Can you copy every one of the records below word for word?

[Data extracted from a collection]
========
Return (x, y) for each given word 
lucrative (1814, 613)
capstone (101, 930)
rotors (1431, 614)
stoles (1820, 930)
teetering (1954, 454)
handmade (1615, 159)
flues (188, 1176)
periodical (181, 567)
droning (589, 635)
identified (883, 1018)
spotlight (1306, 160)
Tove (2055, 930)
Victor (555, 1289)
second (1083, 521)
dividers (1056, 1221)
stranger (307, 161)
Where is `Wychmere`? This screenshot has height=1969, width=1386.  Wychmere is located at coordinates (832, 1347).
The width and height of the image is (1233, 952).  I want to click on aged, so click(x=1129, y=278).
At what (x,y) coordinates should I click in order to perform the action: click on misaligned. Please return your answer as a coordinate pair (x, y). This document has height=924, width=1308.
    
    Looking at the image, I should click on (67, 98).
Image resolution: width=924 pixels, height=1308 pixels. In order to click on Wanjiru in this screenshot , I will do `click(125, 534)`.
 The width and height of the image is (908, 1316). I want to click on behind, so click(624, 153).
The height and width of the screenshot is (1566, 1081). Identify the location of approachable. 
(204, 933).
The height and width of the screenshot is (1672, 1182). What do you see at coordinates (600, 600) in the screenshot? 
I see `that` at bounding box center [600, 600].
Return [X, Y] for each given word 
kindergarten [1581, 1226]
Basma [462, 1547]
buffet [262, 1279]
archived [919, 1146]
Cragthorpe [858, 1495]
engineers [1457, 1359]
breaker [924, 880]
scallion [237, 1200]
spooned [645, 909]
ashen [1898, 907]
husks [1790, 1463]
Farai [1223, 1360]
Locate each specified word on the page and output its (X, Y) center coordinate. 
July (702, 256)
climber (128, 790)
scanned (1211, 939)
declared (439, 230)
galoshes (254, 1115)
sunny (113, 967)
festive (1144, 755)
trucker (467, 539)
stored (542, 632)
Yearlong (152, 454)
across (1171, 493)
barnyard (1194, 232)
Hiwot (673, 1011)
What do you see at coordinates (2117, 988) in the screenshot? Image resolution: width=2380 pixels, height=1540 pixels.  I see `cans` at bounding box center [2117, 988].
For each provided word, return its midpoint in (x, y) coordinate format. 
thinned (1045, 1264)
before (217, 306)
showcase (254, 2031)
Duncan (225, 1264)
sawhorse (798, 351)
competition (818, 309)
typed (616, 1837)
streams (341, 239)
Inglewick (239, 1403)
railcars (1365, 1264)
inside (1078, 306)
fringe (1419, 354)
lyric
========
**Written response**
Return (x, y) for each given word 
lucrative (1814, 613)
capstone (101, 930)
rotors (1431, 614)
stoles (1820, 930)
teetering (1954, 454)
handmade (1615, 159)
flues (188, 1176)
periodical (181, 567)
droning (589, 635)
identified (883, 1018)
spotlight (1306, 160)
Tove (2055, 930)
Victor (555, 1289)
second (1083, 521)
dividers (1056, 1221)
stranger (307, 161)
Where is `Wychmere`? This screenshot has height=1969, width=1386.  Wychmere is located at coordinates (832, 1347).
The width and height of the image is (1233, 952).  I want to click on aged, so click(x=1129, y=278).
At what (x,y) coordinates should I click in order to perform the action: click on misaligned. Please return your answer as a coordinate pair (x, y). This document has height=924, width=1308.
    
    Looking at the image, I should click on (67, 98).
Image resolution: width=924 pixels, height=1308 pixels. In order to click on Wanjiru in this screenshot , I will do `click(125, 534)`.
 The width and height of the image is (908, 1316). I want to click on behind, so click(624, 153).
The height and width of the screenshot is (1566, 1081). Identify the location of approachable. 
(204, 933).
The height and width of the screenshot is (1672, 1182). What do you see at coordinates (600, 600) in the screenshot? 
I see `that` at bounding box center [600, 600].
Return [X, Y] for each given word 
kindergarten [1581, 1226]
Basma [462, 1547]
buffet [262, 1279]
archived [919, 1146]
Cragthorpe [858, 1495]
engineers [1457, 1359]
breaker [924, 880]
scallion [237, 1200]
spooned [645, 909]
ashen [1898, 907]
husks [1790, 1463]
Farai [1223, 1360]
Locate each specified word on the page and output its (X, Y) center coordinate. 
July (702, 256)
climber (128, 790)
scanned (1211, 939)
declared (439, 230)
galoshes (254, 1115)
sunny (113, 967)
festive (1144, 755)
trucker (467, 539)
stored (542, 632)
Yearlong (152, 454)
across (1171, 493)
barnyard (1194, 232)
Hiwot (673, 1011)
What do you see at coordinates (2117, 988) in the screenshot? Image resolution: width=2380 pixels, height=1540 pixels.  I see `cans` at bounding box center [2117, 988].
For each provided word, return its midpoint in (x, y) coordinate format. 
thinned (1045, 1264)
before (217, 306)
showcase (254, 2031)
Duncan (225, 1264)
sawhorse (798, 351)
competition (818, 309)
typed (616, 1837)
streams (341, 239)
Inglewick (239, 1403)
railcars (1365, 1264)
inside (1078, 306)
fringe (1419, 354)
lyric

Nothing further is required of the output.